Report each line of the material below that contains the string "acciaccatura", copying every such line in full.

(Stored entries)
=-=-=-=-=

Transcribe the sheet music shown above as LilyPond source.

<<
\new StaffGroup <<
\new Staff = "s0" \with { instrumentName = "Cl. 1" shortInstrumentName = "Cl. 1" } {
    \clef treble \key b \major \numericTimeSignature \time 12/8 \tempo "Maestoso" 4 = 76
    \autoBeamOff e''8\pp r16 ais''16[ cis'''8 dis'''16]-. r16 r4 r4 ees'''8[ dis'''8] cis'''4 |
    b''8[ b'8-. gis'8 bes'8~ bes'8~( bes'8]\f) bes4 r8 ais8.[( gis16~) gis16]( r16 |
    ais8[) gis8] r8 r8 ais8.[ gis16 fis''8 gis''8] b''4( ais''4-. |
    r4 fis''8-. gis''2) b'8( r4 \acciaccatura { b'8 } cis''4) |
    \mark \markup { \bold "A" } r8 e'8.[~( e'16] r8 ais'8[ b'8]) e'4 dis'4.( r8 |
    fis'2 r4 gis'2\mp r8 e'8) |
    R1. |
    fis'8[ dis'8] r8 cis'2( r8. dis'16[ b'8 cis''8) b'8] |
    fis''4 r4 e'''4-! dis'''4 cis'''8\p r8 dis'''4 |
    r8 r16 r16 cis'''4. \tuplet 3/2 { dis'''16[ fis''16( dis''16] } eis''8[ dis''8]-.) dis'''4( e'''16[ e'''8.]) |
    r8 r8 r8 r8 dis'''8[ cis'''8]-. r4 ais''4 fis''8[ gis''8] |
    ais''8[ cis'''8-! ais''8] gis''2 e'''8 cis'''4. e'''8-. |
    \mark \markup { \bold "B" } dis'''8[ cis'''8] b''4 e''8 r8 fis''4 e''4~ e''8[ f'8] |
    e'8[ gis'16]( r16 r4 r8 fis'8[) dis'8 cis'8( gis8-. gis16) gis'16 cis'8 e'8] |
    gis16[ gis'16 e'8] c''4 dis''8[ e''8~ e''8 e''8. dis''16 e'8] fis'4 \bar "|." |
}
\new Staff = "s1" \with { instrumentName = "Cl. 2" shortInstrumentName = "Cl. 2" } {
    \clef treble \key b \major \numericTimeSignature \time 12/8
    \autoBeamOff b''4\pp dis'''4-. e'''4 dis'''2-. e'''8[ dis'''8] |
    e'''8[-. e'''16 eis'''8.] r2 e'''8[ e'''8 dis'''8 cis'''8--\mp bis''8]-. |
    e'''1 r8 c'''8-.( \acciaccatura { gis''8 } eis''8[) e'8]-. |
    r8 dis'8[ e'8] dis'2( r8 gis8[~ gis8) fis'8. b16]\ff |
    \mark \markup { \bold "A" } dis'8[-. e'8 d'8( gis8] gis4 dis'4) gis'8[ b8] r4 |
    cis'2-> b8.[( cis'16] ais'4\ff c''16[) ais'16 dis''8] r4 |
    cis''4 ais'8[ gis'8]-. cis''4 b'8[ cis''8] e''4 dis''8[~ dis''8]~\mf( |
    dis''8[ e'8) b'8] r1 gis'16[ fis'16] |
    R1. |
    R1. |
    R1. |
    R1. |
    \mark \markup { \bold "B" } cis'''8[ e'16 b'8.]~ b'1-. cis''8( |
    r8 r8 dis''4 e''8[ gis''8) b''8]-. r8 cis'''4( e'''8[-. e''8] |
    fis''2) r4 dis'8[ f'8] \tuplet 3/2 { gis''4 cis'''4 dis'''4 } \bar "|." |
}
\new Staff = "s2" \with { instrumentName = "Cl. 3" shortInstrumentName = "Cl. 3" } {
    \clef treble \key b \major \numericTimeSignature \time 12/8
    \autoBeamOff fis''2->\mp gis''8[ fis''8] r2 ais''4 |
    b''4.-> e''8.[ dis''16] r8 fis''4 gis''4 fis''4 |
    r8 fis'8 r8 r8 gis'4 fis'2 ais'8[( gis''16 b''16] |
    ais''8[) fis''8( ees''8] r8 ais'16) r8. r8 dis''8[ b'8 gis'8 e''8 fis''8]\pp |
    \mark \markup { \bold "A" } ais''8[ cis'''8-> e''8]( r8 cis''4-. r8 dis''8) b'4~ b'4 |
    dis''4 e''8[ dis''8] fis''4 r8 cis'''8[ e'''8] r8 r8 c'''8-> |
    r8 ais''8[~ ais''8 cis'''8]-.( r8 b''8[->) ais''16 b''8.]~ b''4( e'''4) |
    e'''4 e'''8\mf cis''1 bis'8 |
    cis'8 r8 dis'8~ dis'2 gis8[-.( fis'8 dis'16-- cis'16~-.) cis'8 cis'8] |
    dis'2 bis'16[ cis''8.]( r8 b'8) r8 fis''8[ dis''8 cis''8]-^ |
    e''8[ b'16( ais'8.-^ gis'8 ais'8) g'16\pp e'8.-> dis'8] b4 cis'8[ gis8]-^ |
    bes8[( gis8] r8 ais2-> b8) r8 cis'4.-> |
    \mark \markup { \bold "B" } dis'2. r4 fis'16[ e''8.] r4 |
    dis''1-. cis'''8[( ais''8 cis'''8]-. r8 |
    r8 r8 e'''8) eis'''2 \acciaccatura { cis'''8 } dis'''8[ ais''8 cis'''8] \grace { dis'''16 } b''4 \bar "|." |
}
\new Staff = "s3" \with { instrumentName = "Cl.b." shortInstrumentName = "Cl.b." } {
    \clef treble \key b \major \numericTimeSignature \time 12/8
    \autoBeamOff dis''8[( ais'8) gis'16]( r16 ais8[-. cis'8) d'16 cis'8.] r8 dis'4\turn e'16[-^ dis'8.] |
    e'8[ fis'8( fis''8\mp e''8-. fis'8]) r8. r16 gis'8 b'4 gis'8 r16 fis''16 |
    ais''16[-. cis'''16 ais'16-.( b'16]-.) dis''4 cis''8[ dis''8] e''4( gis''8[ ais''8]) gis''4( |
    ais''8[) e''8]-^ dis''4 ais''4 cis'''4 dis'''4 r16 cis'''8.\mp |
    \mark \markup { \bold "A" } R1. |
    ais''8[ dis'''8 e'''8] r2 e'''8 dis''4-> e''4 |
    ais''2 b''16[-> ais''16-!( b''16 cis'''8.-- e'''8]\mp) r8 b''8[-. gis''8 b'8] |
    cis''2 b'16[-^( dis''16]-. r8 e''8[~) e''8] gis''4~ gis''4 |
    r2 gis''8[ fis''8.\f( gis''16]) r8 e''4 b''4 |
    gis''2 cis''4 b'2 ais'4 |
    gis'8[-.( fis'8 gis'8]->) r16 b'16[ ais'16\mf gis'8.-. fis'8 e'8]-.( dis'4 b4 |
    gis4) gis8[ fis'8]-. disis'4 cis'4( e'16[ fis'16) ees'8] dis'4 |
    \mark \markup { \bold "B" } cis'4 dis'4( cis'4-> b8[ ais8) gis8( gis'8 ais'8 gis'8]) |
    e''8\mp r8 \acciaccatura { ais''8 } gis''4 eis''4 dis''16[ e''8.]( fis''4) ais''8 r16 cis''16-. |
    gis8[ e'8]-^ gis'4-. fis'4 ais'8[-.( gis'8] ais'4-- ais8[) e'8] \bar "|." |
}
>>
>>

=-=-=-=-=

## Result below
    r4 fis''8-. gis''2) b'8( r4 \acciaccatura { b'8 } cis''4) |
    e'''1 r8 c'''8-.( \acciaccatura { gis''8 } eis''8[) e'8]-. |
    r8 r8 e'''8) eis'''2 \acciaccatura { cis'''8 } dis'''8[ ais''8 cis'''8] \grace { dis'''16 } b''4 \bar "|." |
    e''8\mp r8 \acciaccatura { ais''8 } gis''4 eis''4 dis''16[ e''8.]( fis''4) ais''8 r16 cis''16-. |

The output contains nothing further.